=== Begin Enclosure ===
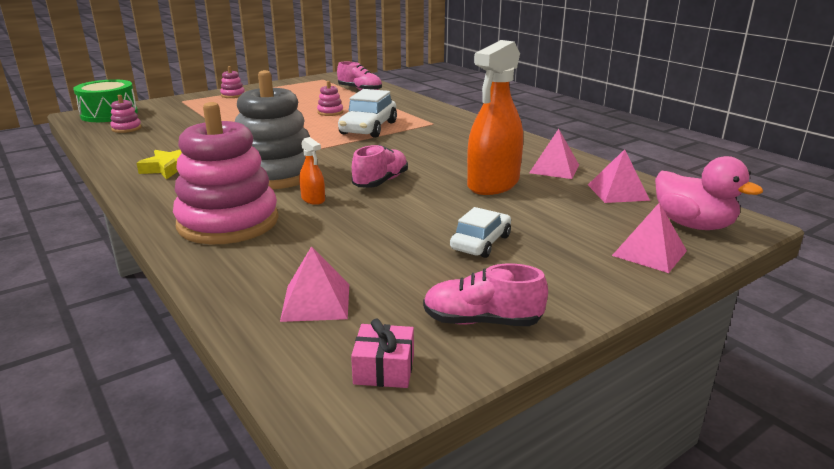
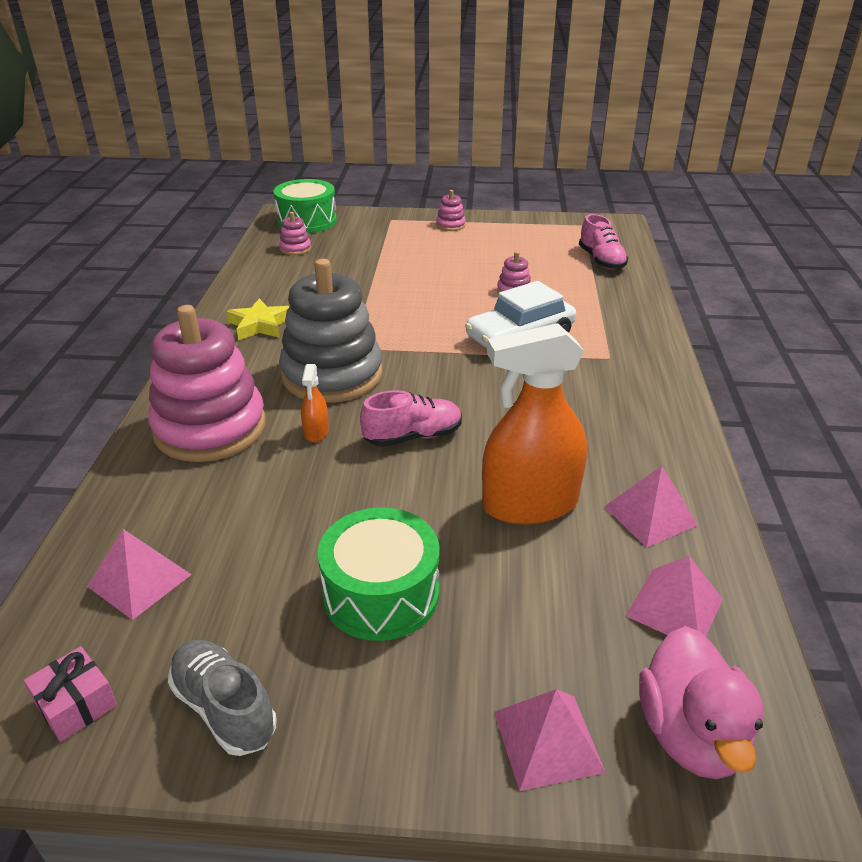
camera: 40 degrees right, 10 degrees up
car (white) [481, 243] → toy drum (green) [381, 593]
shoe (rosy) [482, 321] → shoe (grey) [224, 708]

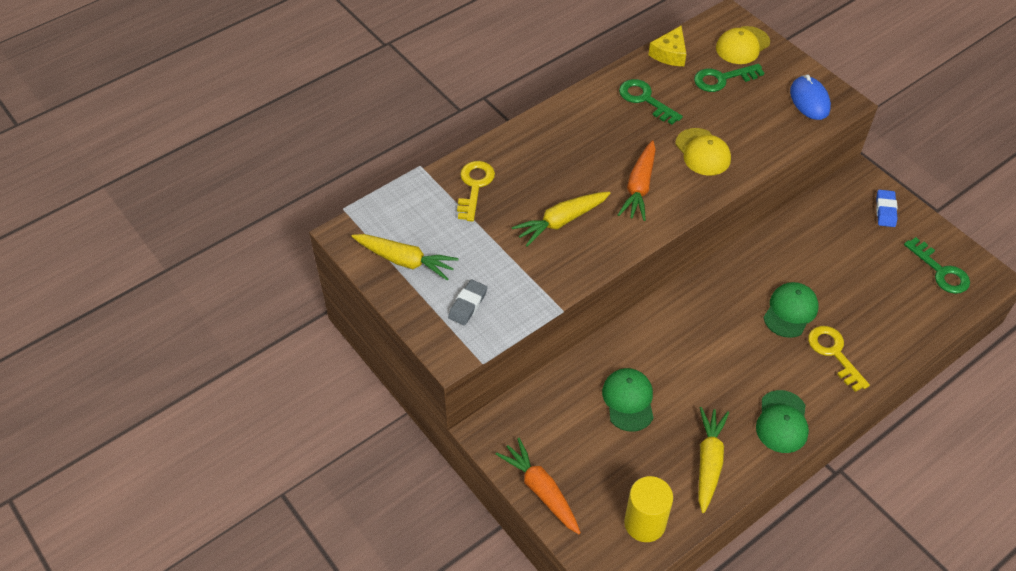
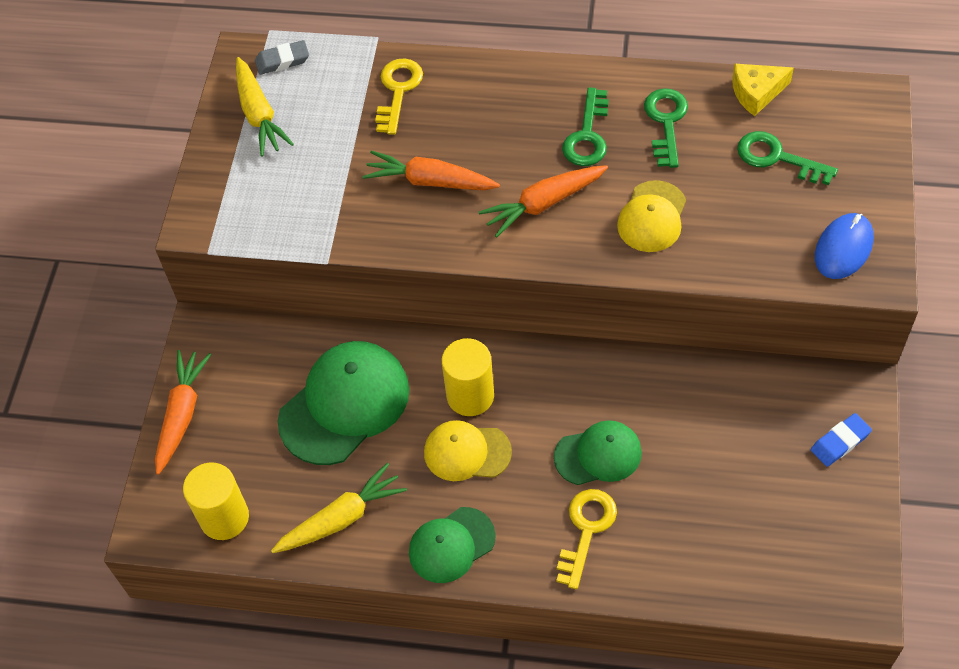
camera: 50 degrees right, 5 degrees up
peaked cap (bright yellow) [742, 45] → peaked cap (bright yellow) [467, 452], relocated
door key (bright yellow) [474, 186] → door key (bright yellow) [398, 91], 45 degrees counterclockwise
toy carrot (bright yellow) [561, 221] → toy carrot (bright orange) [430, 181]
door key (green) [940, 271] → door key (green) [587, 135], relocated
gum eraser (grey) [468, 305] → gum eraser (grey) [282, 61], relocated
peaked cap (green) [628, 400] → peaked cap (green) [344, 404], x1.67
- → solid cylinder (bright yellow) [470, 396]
=== End Enclosure ===
#### WHAT TO PRODUCE:
Return the entries above exactly, skipping any images.

#### PROBLEM SOLUTION:
camera: 40 degrees right, 10 degrees up
car (white) [481, 243] → toy drum (green) [381, 593]
shoe (rosy) [482, 321] → shoe (grey) [224, 708]

camera: 50 degrees right, 5 degrees up
peaked cap (bright yellow) [742, 45] → peaked cap (bright yellow) [467, 452], relocated
door key (bright yellow) [474, 186] → door key (bright yellow) [398, 91], 45 degrees counterclockwise
toy carrot (bright yellow) [561, 221] → toy carrot (bright orange) [430, 181]
door key (green) [940, 271] → door key (green) [587, 135], relocated
gum eraser (grey) [468, 305] → gum eraser (grey) [282, 61], relocated
peaked cap (green) [628, 400] → peaked cap (green) [344, 404], x1.67
- → solid cylinder (bright yellow) [470, 396]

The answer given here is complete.